## TO DO
Each record must come back unchanged in your answer, stripped of its images.

(GIVEN INFORMATION Opens)

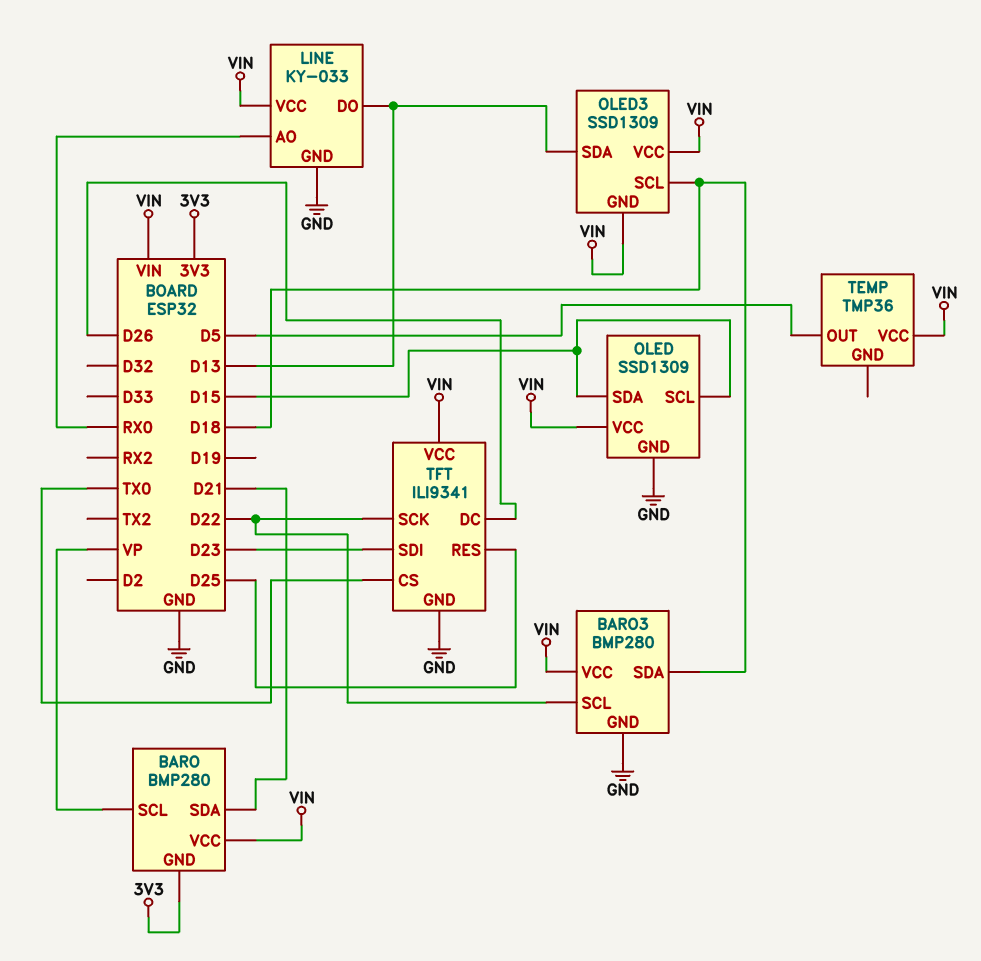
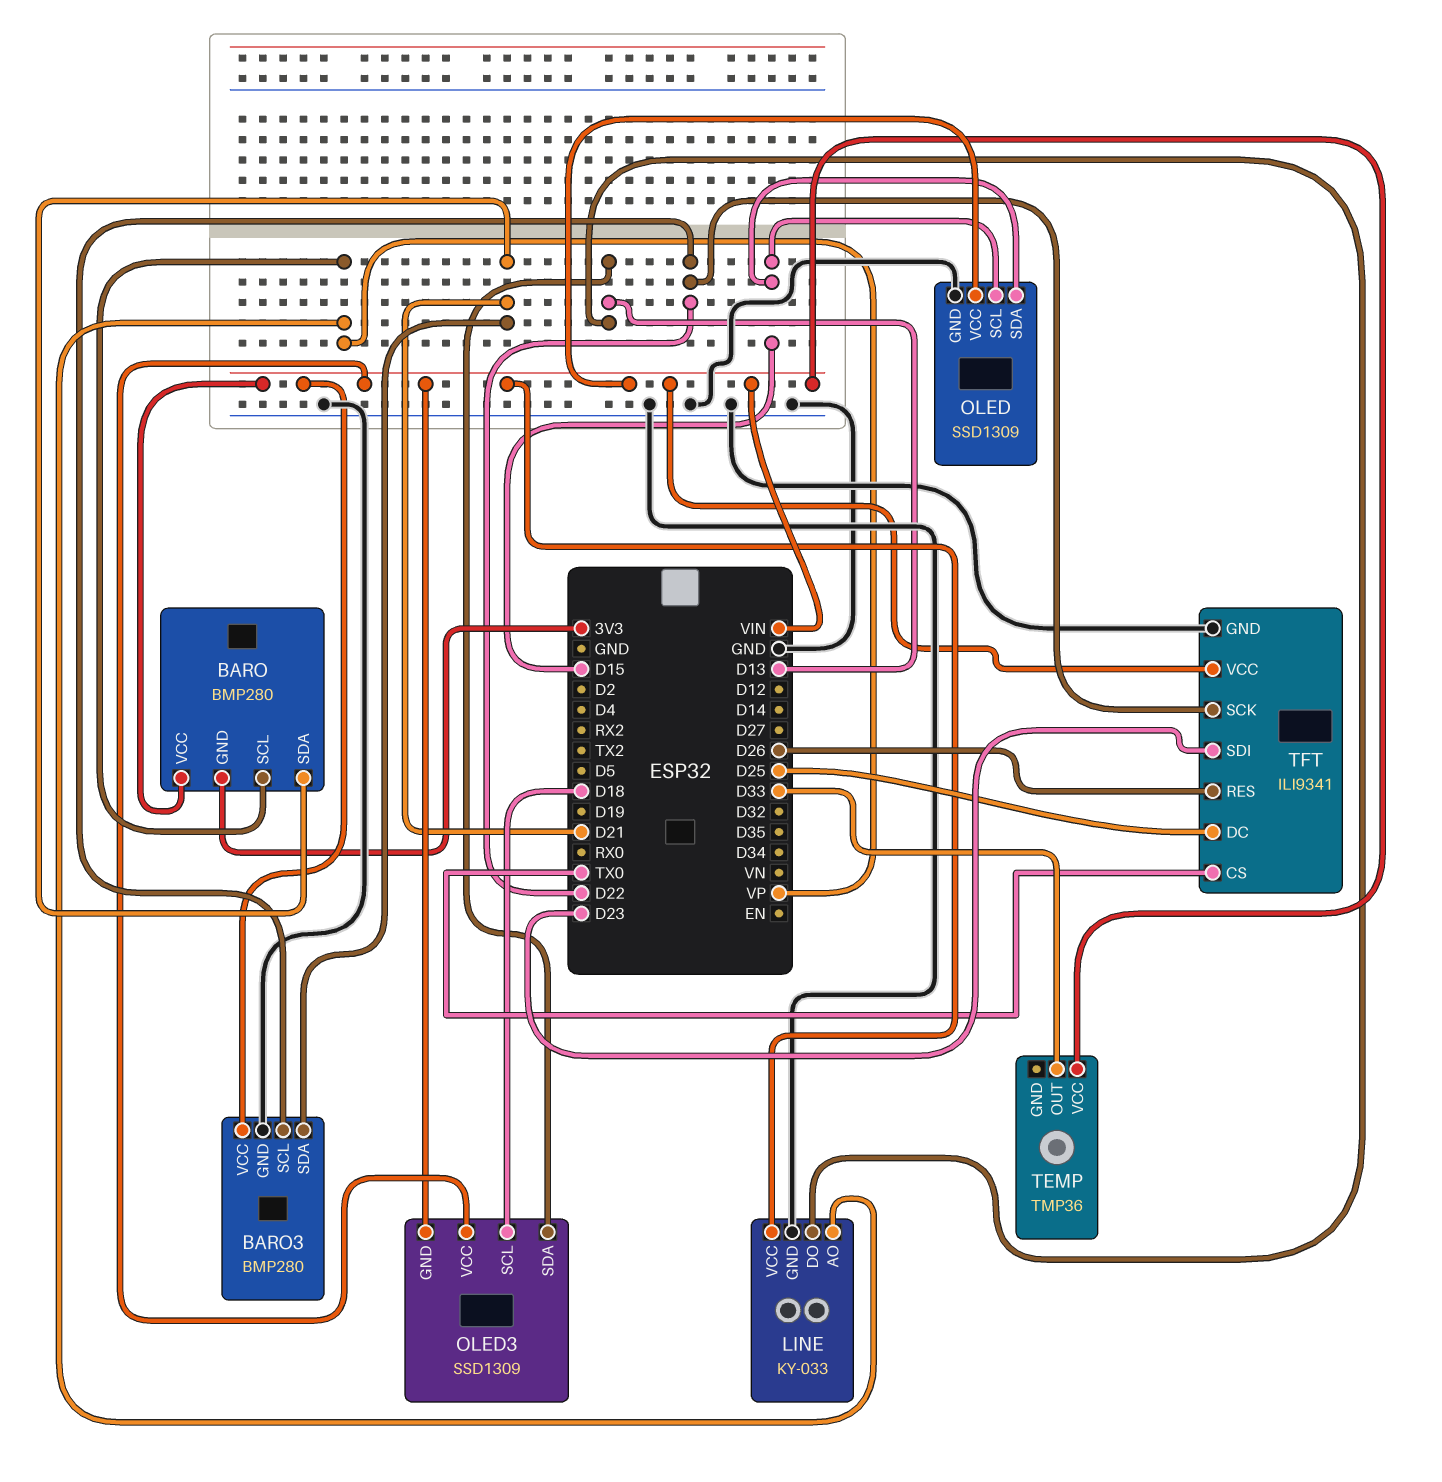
BARO3 pin SDA: D18 -> D21
LINE pin AO: RX0 -> VP
TEMP pin OUT: D5 -> D33
TFT pin DC: D26 -> D25
TFT pin RES: D25 -> D26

(GIVEN INFORMATION Closes)

## RESPONSE
BARO3 pin SDA: D18 -> D21
LINE pin AO: RX0 -> VP
TEMP pin OUT: D5 -> D33
TFT pin DC: D26 -> D25
TFT pin RES: D25 -> D26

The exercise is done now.